## TASK REQUIREMENTS
After reading the entries below, copy word for word the lines from the first through the line containing "R1: none -> 4.7k (GND, RESET)", and stop there.

[Saved entries]
----------
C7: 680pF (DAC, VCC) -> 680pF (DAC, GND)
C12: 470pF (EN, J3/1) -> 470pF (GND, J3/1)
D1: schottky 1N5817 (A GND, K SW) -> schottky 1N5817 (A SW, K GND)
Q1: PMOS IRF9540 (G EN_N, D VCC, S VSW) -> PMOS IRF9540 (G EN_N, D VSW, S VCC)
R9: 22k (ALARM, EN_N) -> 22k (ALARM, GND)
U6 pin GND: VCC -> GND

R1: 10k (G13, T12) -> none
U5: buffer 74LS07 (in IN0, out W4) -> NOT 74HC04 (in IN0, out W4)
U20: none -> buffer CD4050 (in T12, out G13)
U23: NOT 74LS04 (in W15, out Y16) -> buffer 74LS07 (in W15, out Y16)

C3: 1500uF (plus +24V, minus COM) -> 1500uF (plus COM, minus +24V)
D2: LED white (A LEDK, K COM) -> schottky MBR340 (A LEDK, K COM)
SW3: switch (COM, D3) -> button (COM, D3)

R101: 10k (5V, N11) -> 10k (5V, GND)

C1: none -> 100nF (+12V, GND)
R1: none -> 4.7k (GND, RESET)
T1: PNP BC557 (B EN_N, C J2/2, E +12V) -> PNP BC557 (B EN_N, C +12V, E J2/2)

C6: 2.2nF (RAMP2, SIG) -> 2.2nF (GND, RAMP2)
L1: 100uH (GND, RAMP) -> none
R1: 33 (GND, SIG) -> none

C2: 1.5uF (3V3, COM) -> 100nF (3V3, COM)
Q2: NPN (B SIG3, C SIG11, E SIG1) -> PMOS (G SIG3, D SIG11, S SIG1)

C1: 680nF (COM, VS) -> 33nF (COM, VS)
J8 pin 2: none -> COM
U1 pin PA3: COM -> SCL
----------
## EXERCISE RESPONSE
C7: 680pF (DAC, VCC) -> 680pF (DAC, GND)
C12: 470pF (EN, J3/1) -> 470pF (GND, J3/1)
D1: schottky 1N5817 (A GND, K SW) -> schottky 1N5817 (A SW, K GND)
Q1: PMOS IRF9540 (G EN_N, D VCC, S VSW) -> PMOS IRF9540 (G EN_N, D VSW, S VCC)
R9: 22k (ALARM, EN_N) -> 22k (ALARM, GND)
U6 pin GND: VCC -> GND

R1: 10k (G13, T12) -> none
U5: buffer 74LS07 (in IN0, out W4) -> NOT 74HC04 (in IN0, out W4)
U20: none -> buffer CD4050 (in T12, out G13)
U23: NOT 74LS04 (in W15, out Y16) -> buffer 74LS07 (in W15, out Y16)

C3: 1500uF (plus +24V, minus COM) -> 1500uF (plus COM, minus +24V)
D2: LED white (A LEDK, K COM) -> schottky MBR340 (A LEDK, K COM)
SW3: switch (COM, D3) -> button (COM, D3)

R101: 10k (5V, N11) -> 10k (5V, GND)

C1: none -> 100nF (+12V, GND)
R1: none -> 4.7k (GND, RESET)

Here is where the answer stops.